» **Exercise objective**: From the listing below, output only the lines starting at the line that has "camera: 110 degrees left, 20 degrees up" and ending at the line that has "(550, 287) = (446, 249): brown", exactly as they appear, ends included.

» **Exercise materials**:
┌────────

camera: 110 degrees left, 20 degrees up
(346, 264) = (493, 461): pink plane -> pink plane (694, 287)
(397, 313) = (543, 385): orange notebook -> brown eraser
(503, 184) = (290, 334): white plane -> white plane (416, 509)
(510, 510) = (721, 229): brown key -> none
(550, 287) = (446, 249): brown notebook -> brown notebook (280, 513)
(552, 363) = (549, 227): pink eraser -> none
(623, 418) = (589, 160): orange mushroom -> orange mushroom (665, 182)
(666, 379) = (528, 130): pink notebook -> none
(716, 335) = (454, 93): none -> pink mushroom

└────────
┌────────

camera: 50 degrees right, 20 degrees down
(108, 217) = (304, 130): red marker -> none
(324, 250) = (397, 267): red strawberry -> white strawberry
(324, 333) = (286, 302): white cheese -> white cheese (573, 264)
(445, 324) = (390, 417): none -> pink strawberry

└────────
┌────────

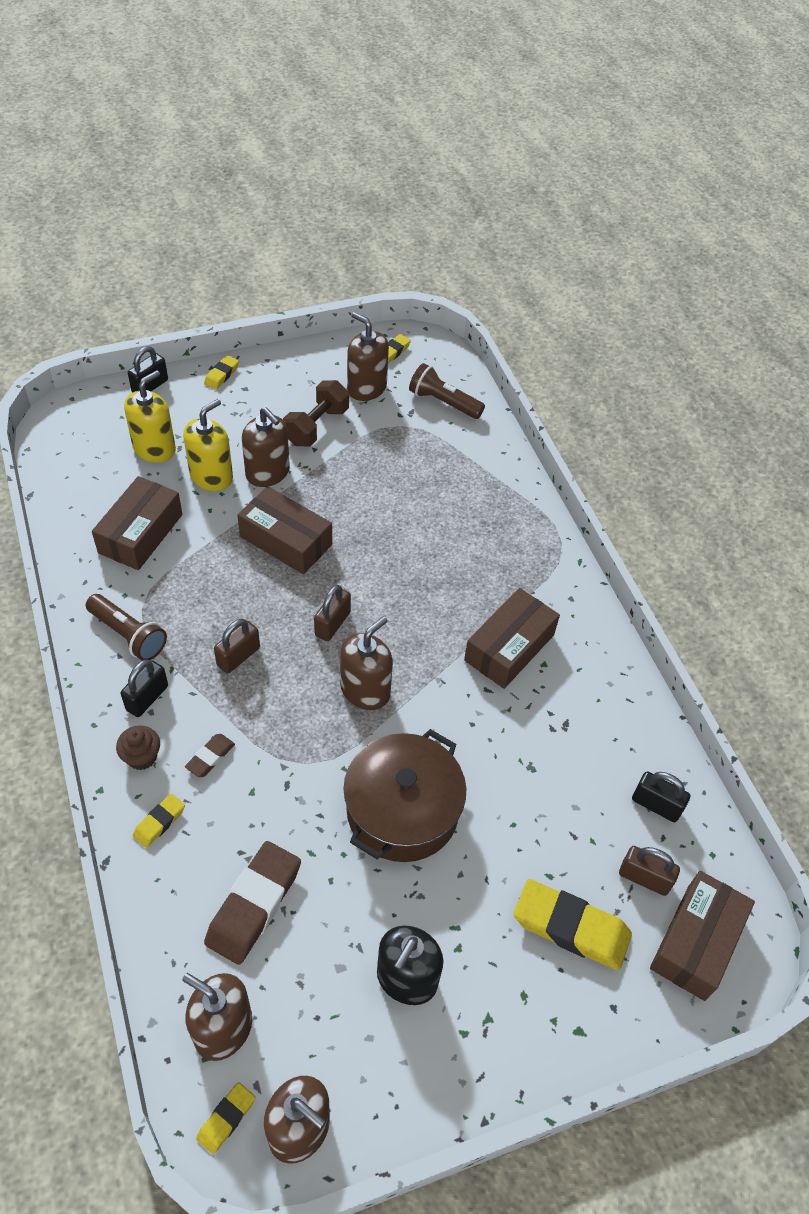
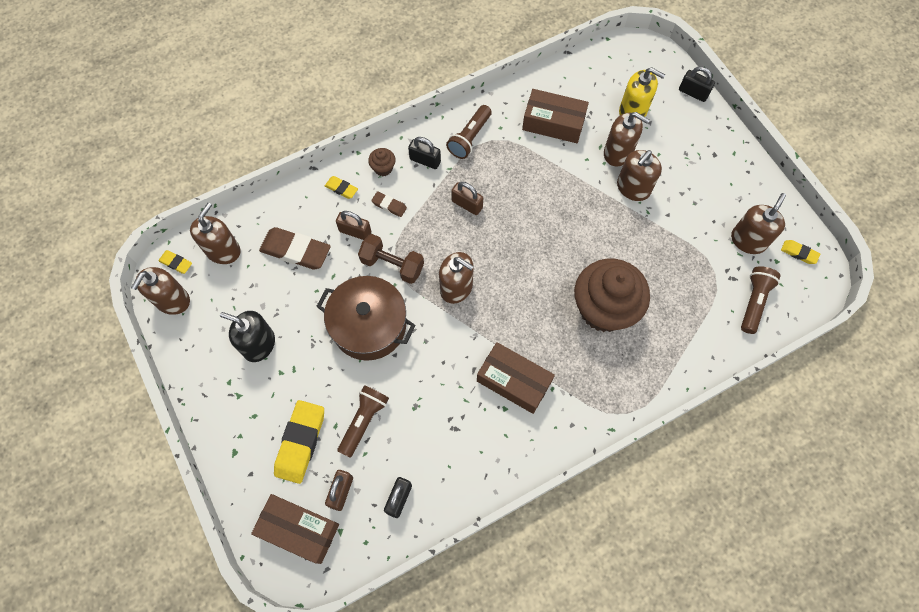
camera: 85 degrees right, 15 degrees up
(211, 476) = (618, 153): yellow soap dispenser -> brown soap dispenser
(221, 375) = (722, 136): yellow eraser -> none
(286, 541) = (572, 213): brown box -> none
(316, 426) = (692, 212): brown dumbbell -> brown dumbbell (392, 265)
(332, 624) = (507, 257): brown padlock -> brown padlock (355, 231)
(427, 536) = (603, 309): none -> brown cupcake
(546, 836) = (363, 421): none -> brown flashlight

└────────

» **Solution for this exercise**:
camera: 110 degrees left, 20 degrees up
(346, 264) = (493, 461): pink plane -> pink plane (694, 287)
(397, 313) = (543, 385): orange notebook -> brown eraser
(503, 184) = (290, 334): white plane -> white plane (416, 509)
(510, 510) = (721, 229): brown key -> none
(550, 287) = (446, 249): brown notebook -> brown notebook (280, 513)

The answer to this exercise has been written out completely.